Change detection outputs:
□ □ □
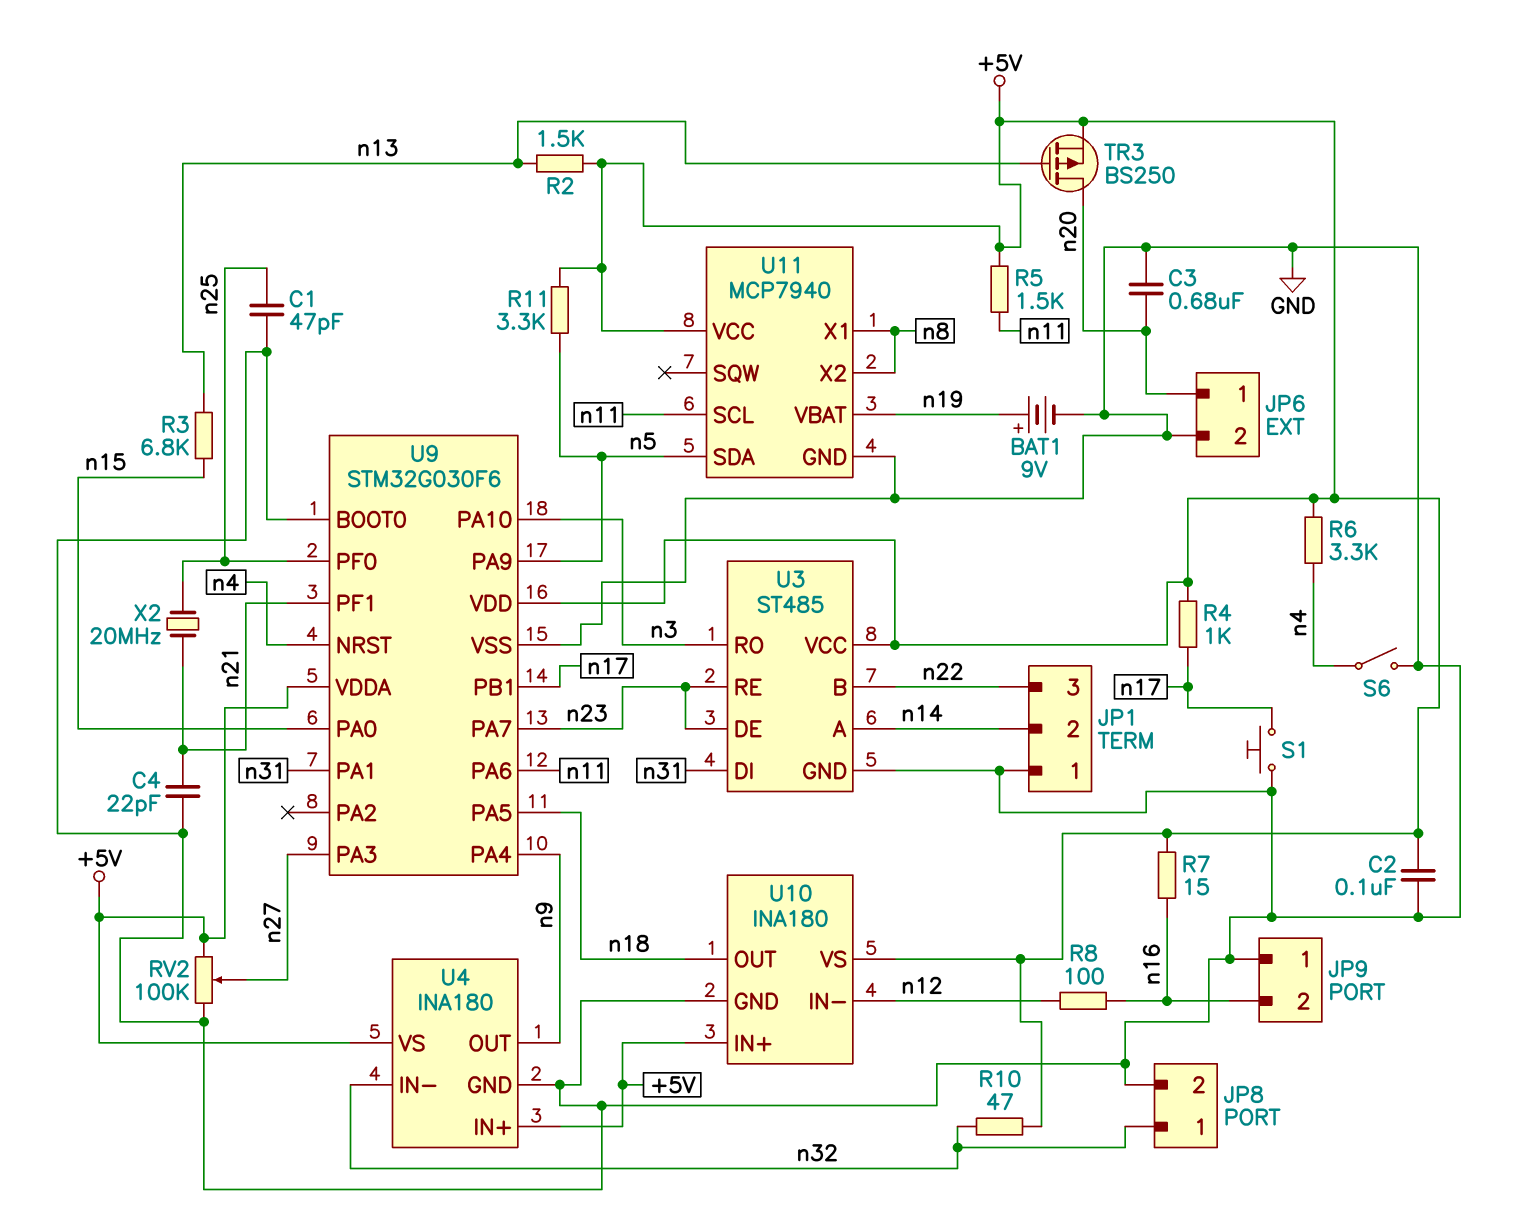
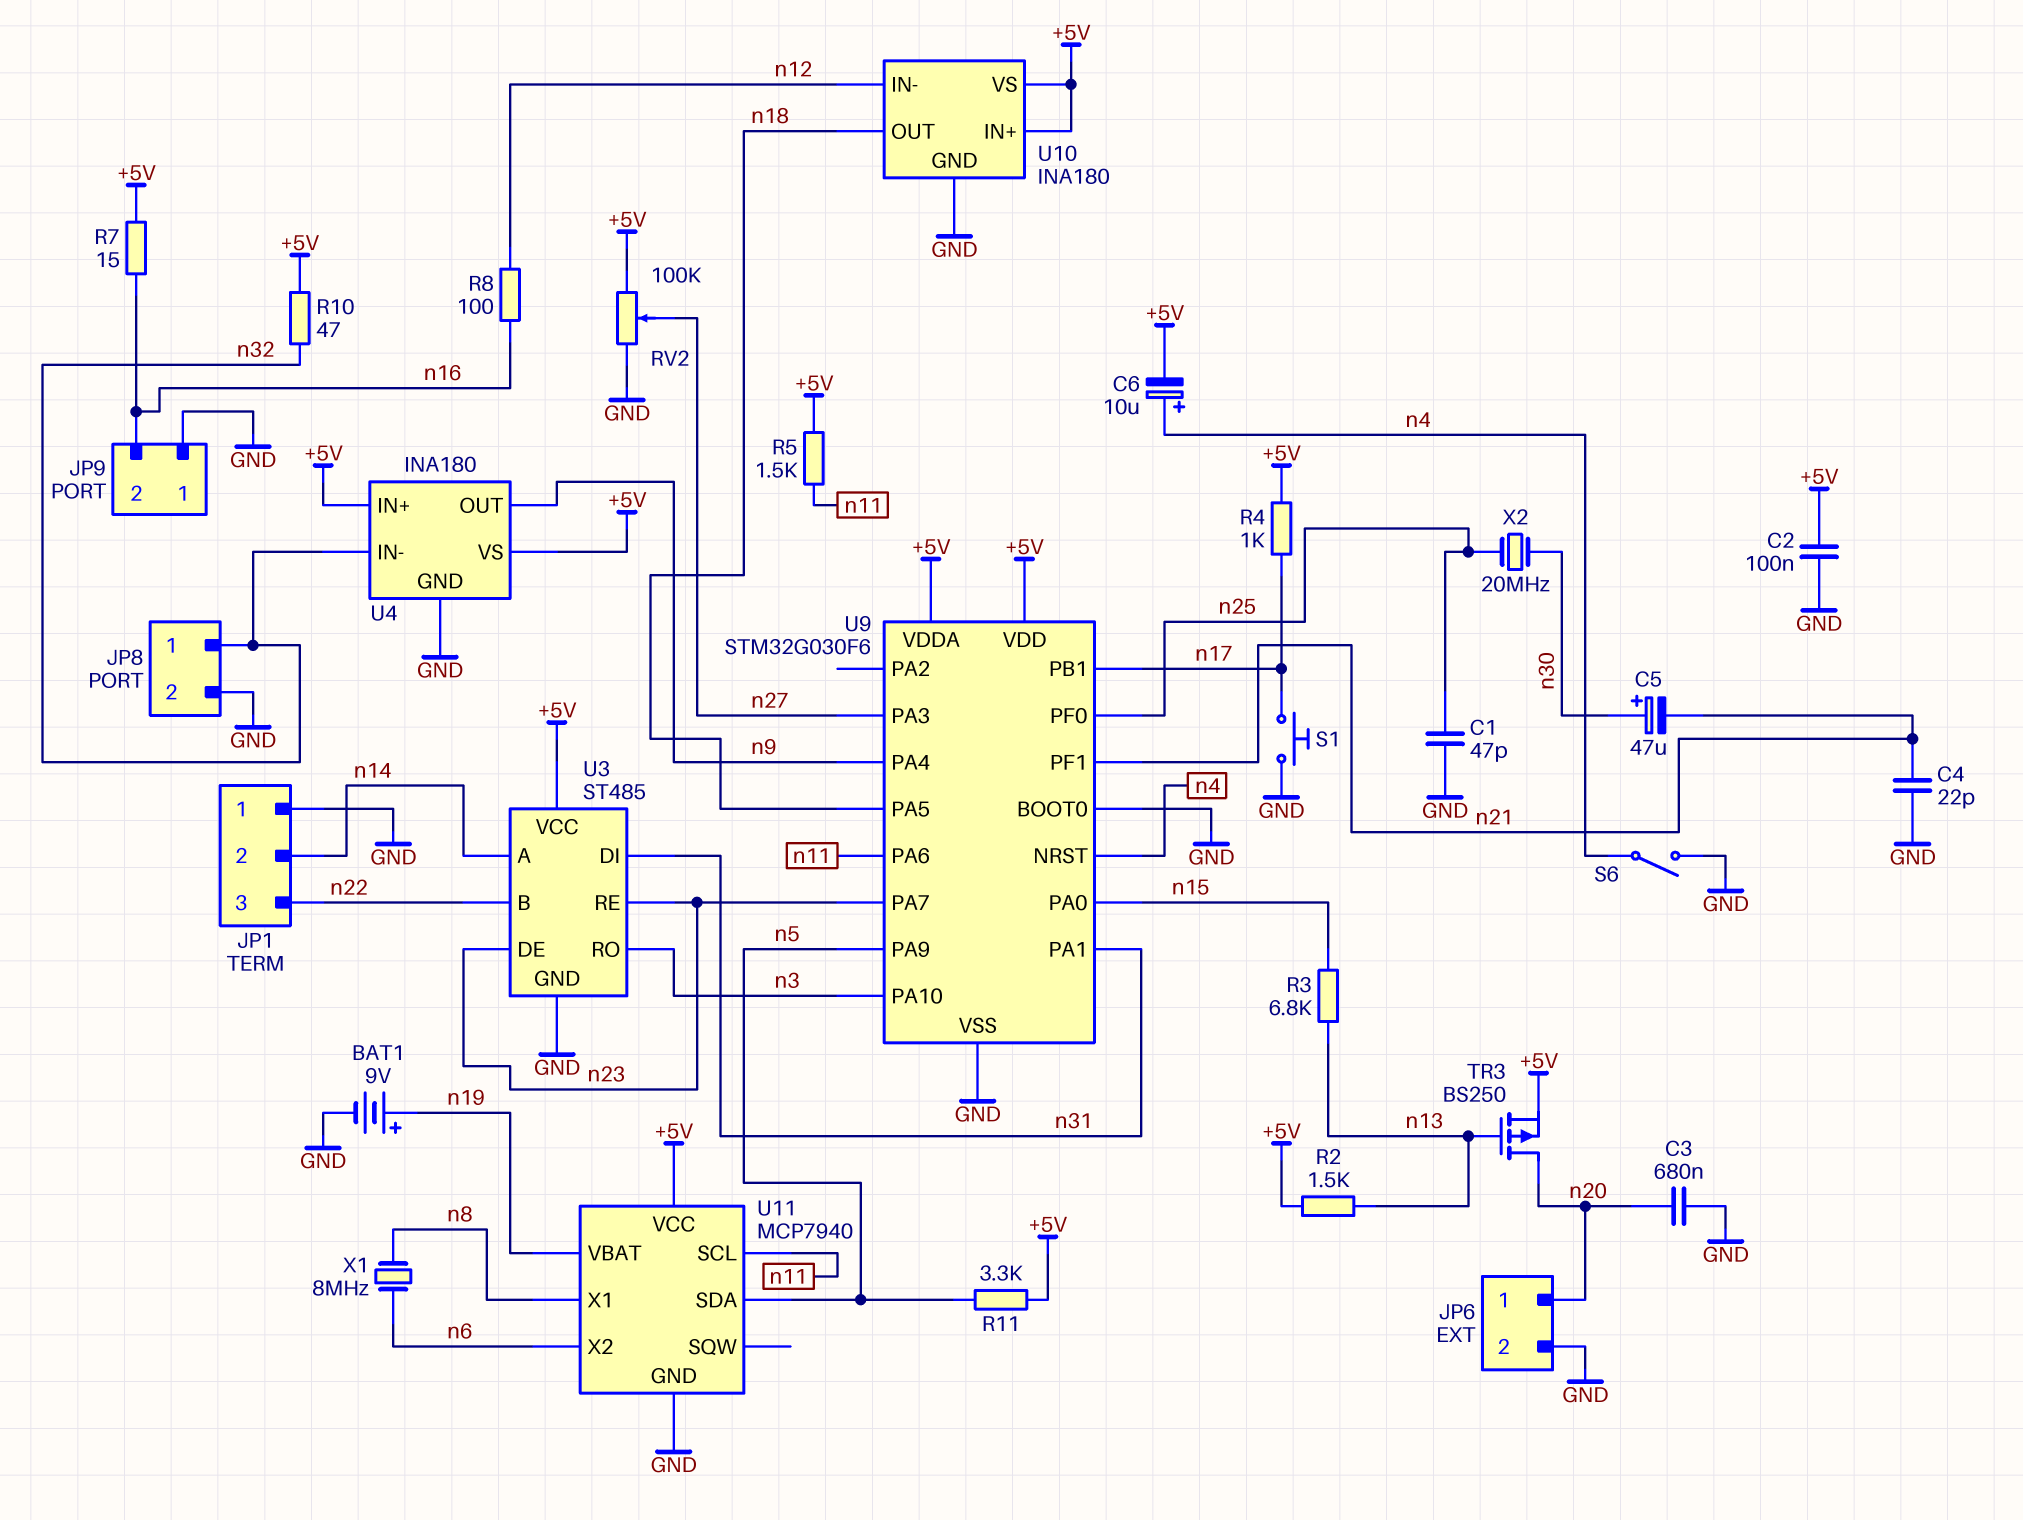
C5: none -> 47uF (plus n30, minus n21)
C6: none -> 10uF (plus n4, minus +5V)
R6: 3.3k (+5V, n4) -> none
U11 pin X2: n8 -> n6
X1: none -> 8MHz (n6, n8)
X2: 20MHz (n21, n25) -> 20MHz (n25, n30)

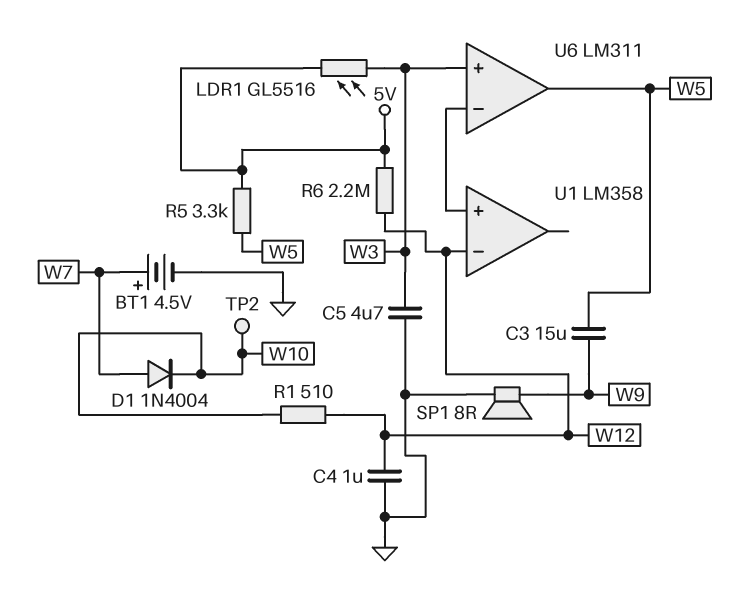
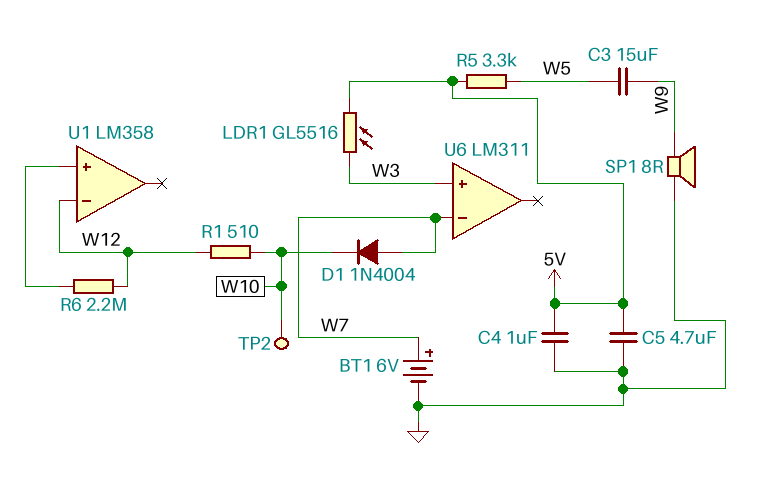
BT1: 4.5V (plus W7, minus GND) -> 6V (plus W7, minus GND)
C4: 1uF (GND, W12) -> 1uF (5V, GND)
C5: 4.7uF (GND, W3) -> 4.7uF (5V, GND)
R6: 2.2M (5V, W12) -> 2.2M (U1/in+, W12)
U6 pin in-: U1/in+ -> W7
U6 pin out: W5 -> none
□ □ □
* WHAT IS BEING ASKED *
Skipping the pictures, transcribe each line above exactly as it appears.

* OUTPUT *
C5: none -> 47uF (plus n30, minus n21)
C6: none -> 10uF (plus n4, minus +5V)
R6: 3.3k (+5V, n4) -> none
U11 pin X2: n8 -> n6
X1: none -> 8MHz (n6, n8)
X2: 20MHz (n21, n25) -> 20MHz (n25, n30)

BT1: 4.5V (plus W7, minus GND) -> 6V (plus W7, minus GND)
C4: 1uF (GND, W12) -> 1uF (5V, GND)
C5: 4.7uF (GND, W3) -> 4.7uF (5V, GND)
R6: 2.2M (5V, W12) -> 2.2M (U1/in+, W12)
U6 pin in-: U1/in+ -> W7
U6 pin out: W5 -> none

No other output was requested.